Brief:
Only the pictures are to be omitted; every entry beneath should otherwise be duplicated exactly.

[Given data Boundary: Start]

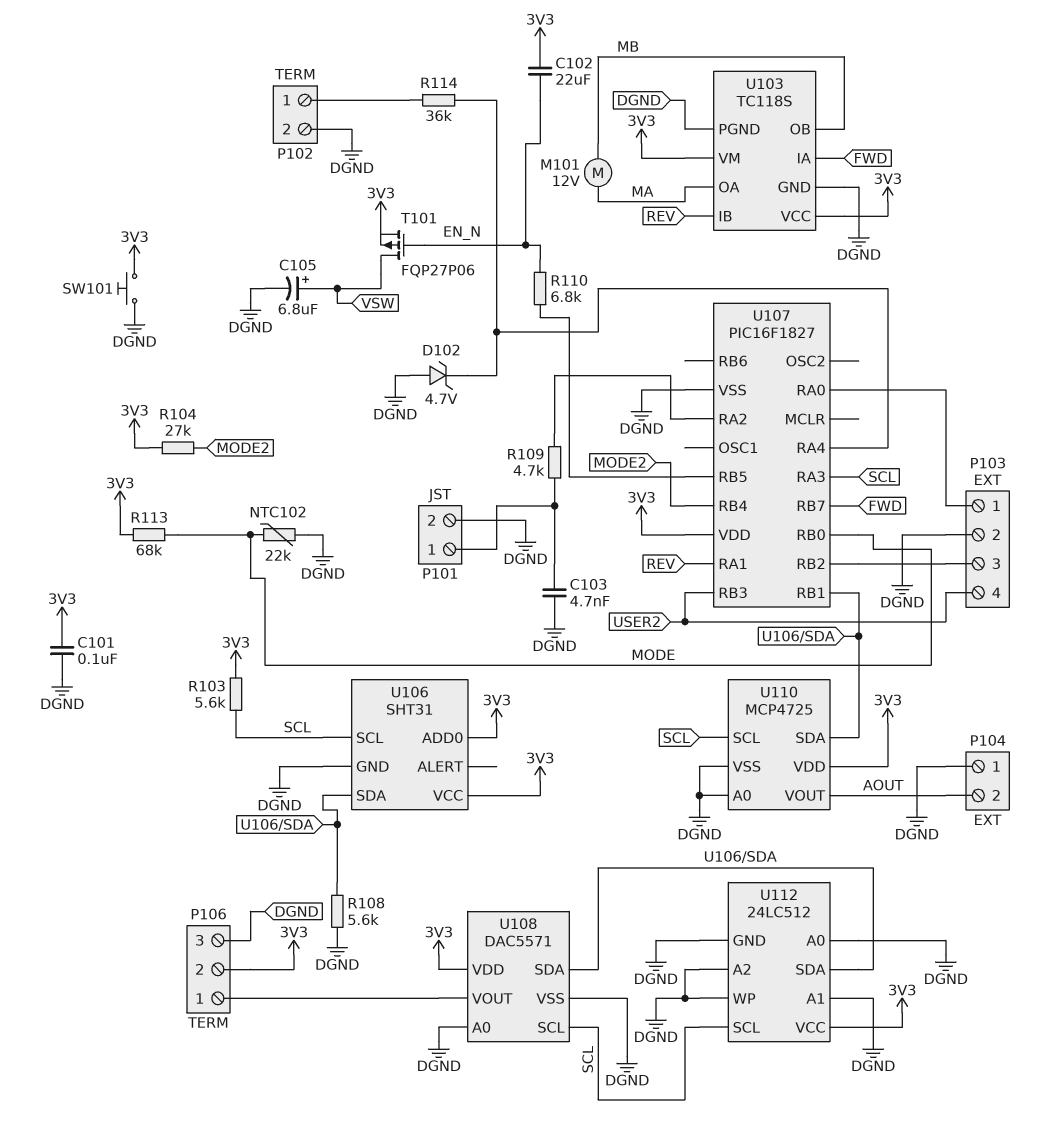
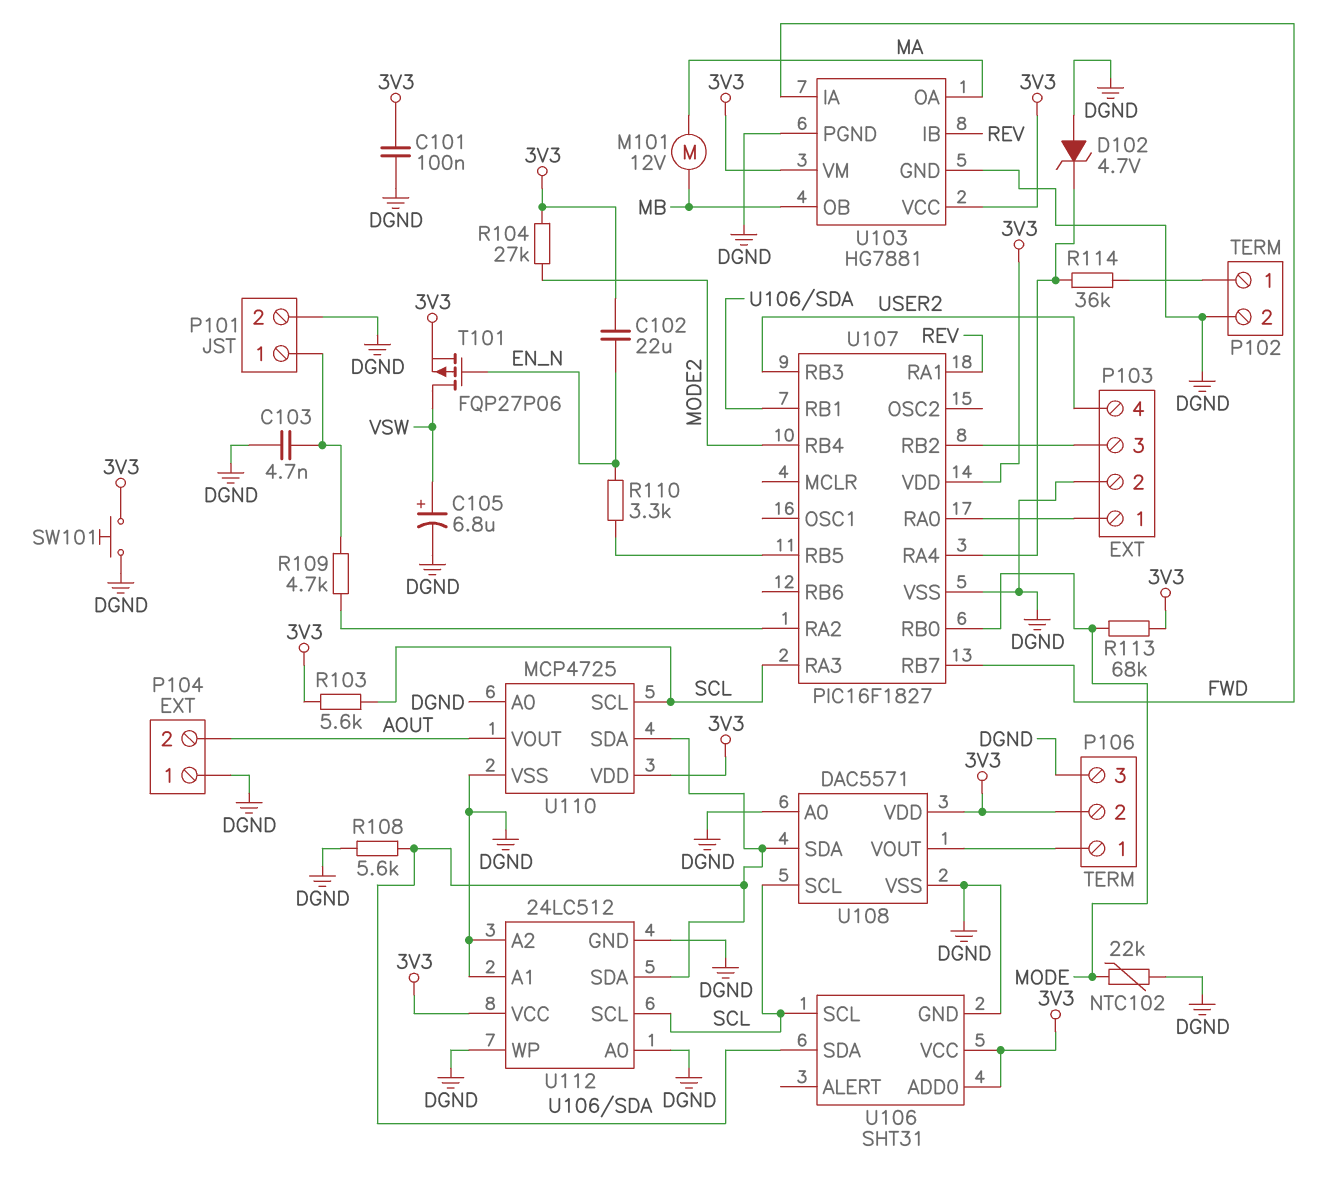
R110: 6.8k (EN_N, U107/RB5) -> 3.3k (EN_N, U107/RB5)
U103: TC118S -> HG7881

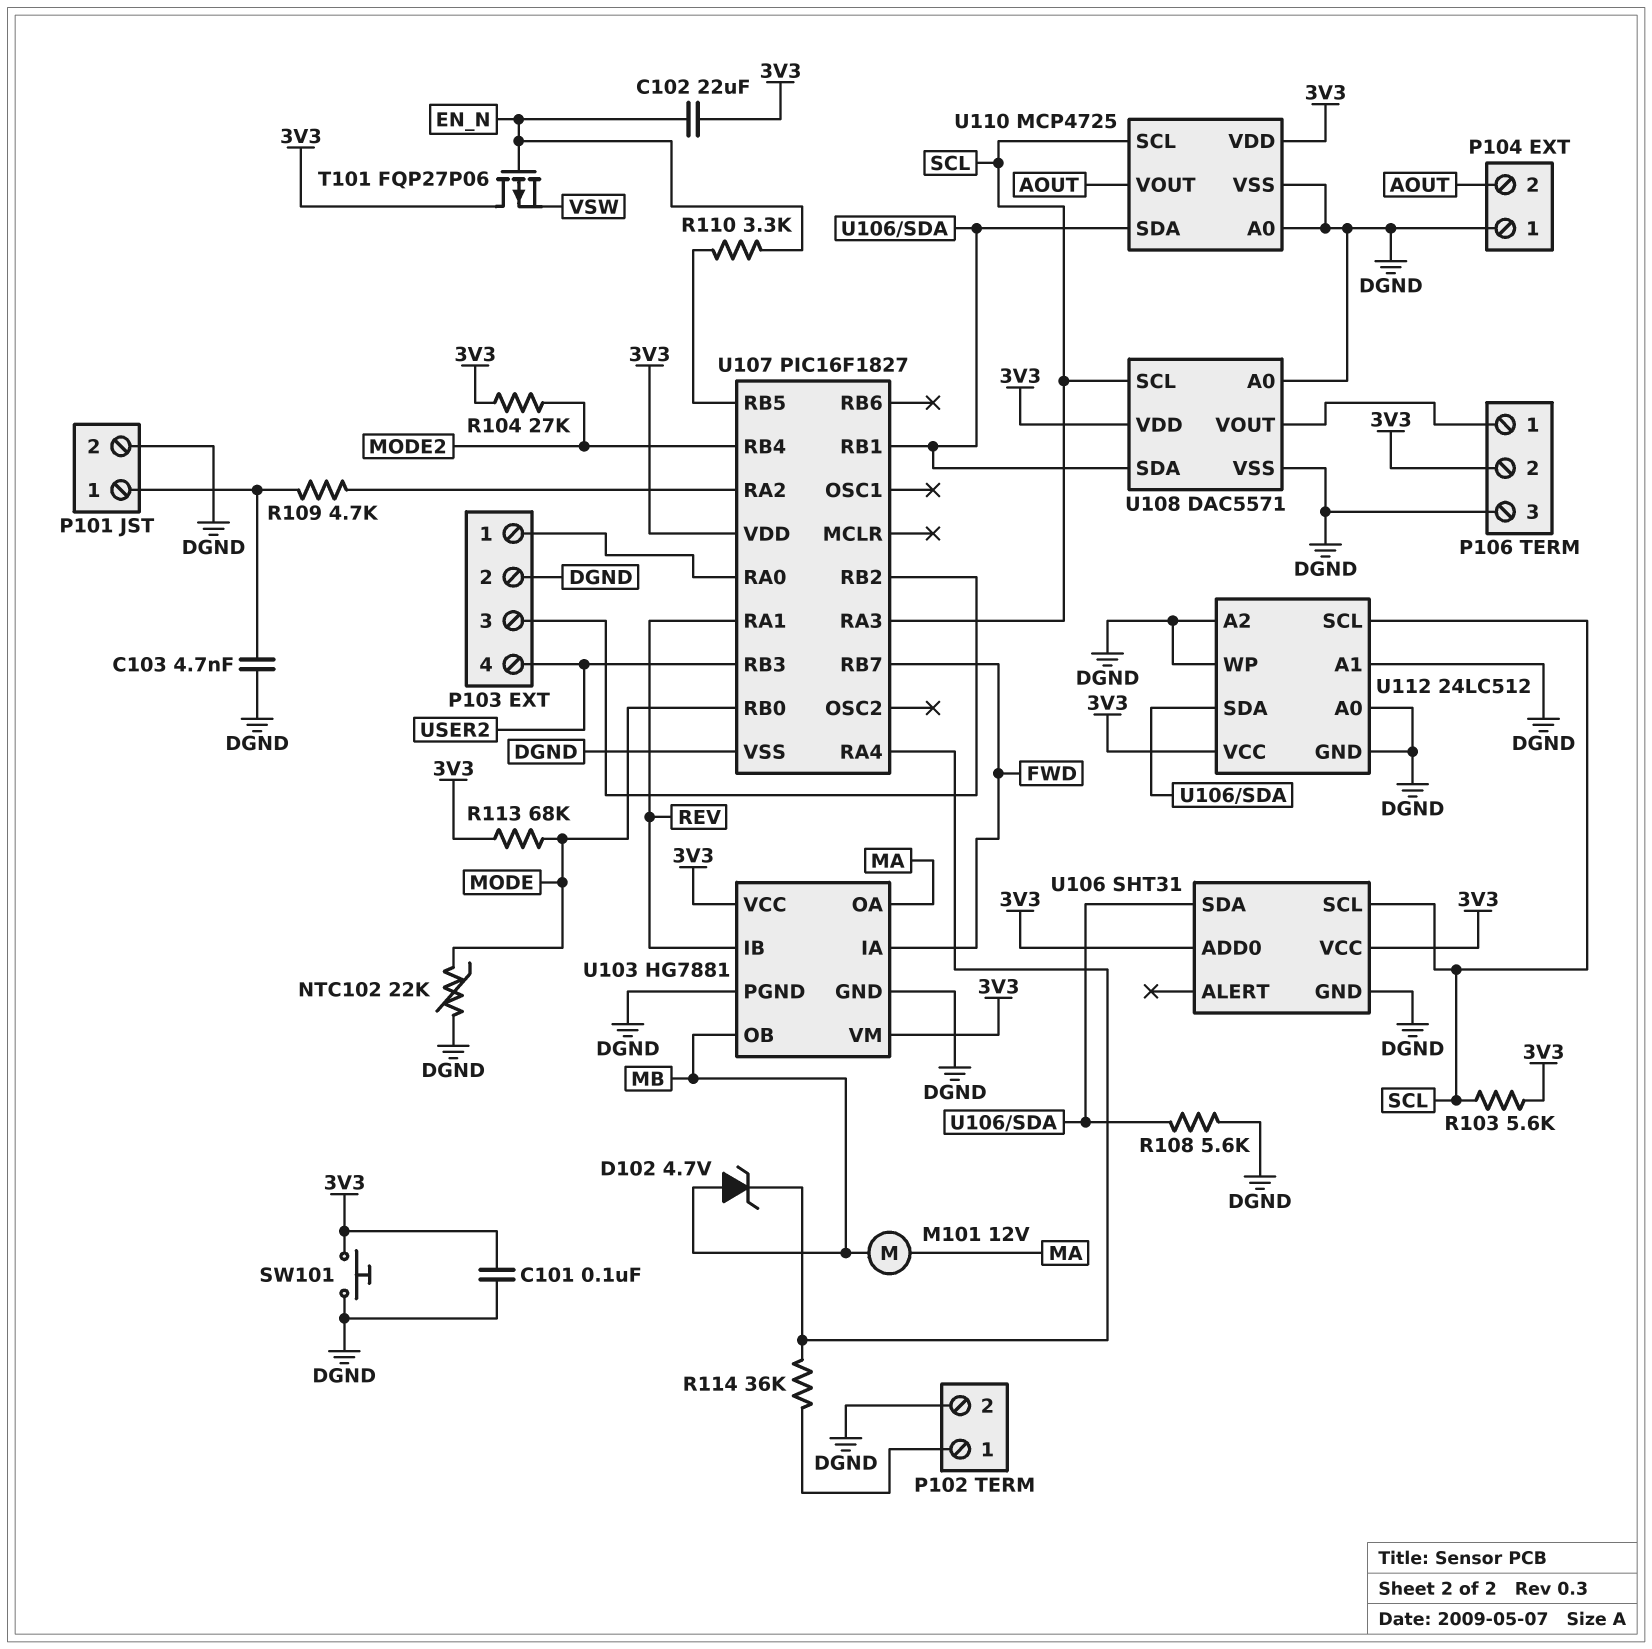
C105: 6.8uF (plus VSW, minus DGND) -> none
D102: zener 4.7V (A DGND, K U107/RA4) -> zener 4.7V (A MB, K U107/RA4)
T101: PMOS FQP27P06 (G EN_N, D VSW, S 3V3) -> PMOS FQP27P06 (G EN_N, D 3V3, S VSW)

[Given data Boundary: End]

Answer for the task:
R110: 6.8k (EN_N, U107/RB5) -> 3.3k (EN_N, U107/RB5)
U103: TC118S -> HG7881

C105: 6.8uF (plus VSW, minus DGND) -> none
D102: zener 4.7V (A DGND, K U107/RA4) -> zener 4.7V (A MB, K U107/RA4)
T101: PMOS FQP27P06 (G EN_N, D VSW, S 3V3) -> PMOS FQP27P06 (G EN_N, D 3V3, S VSW)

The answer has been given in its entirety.